** Given information follows **
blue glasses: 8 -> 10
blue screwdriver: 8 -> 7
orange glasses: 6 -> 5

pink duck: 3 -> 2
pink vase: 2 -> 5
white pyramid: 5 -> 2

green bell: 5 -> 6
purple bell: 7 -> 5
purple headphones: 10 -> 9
** End of Given information **
** Given information follows **
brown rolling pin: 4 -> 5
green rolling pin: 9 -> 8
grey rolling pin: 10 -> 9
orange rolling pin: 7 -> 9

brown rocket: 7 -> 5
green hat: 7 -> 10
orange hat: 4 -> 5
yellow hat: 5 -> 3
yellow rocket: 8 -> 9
** End of Given information **
**Your task**
All lines above that include the word "brown" must be copied into the answer.

**Written answer**
brown rolling pin: 4 -> 5
brown rocket: 7 -> 5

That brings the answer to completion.